▸ **What is being asked**: Set down every record below exactly as it stands, leaving out the pictures.

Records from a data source
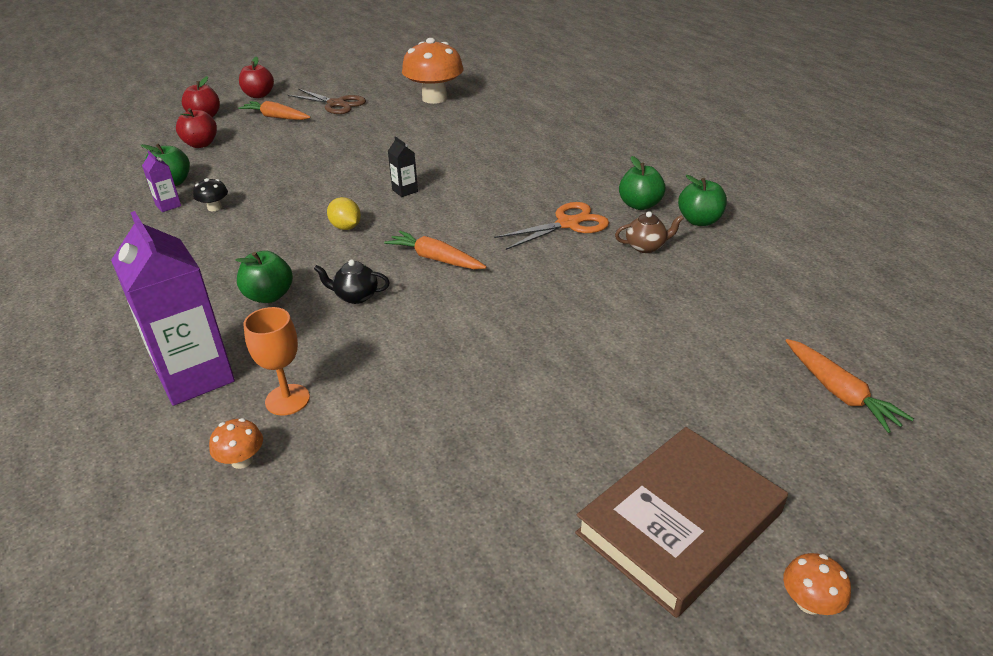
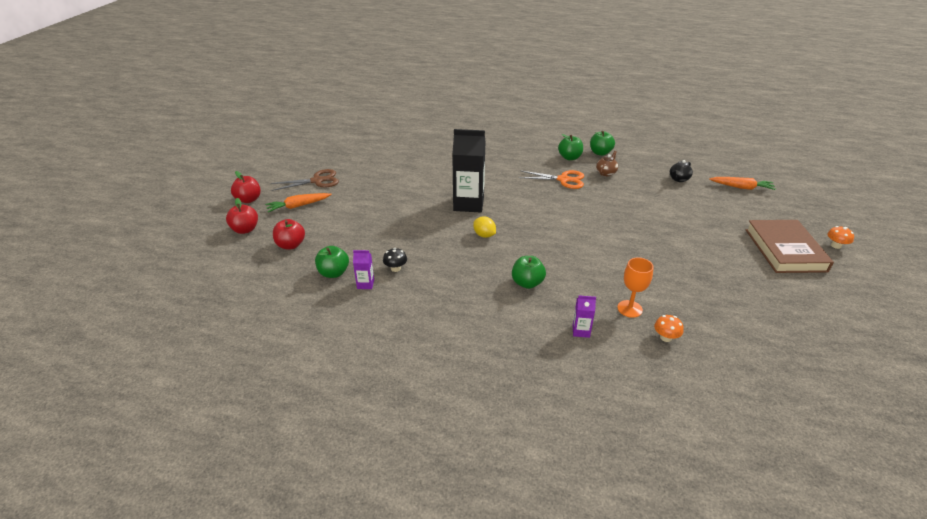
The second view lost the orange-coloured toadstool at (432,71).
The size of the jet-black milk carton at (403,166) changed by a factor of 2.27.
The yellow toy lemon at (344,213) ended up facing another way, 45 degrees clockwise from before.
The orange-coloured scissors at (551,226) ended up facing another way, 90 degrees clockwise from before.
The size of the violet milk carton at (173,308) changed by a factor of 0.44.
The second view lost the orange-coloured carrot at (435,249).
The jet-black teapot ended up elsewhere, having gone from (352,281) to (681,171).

▸ **Exercise solution**:
The second view lost the orange-coloured toadstool at (432,71).
The size of the jet-black milk carton at (403,166) changed by a factor of 2.27.
The yellow toy lemon at (344,213) ended up facing another way, 45 degrees clockwise from before.
The orange-coloured scissors at (551,226) ended up facing another way, 90 degrees clockwise from before.
The size of the violet milk carton at (173,308) changed by a factor of 0.44.
The second view lost the orange-coloured carrot at (435,249).
The jet-black teapot ended up elsewhere, having gone from (352,281) to (681,171).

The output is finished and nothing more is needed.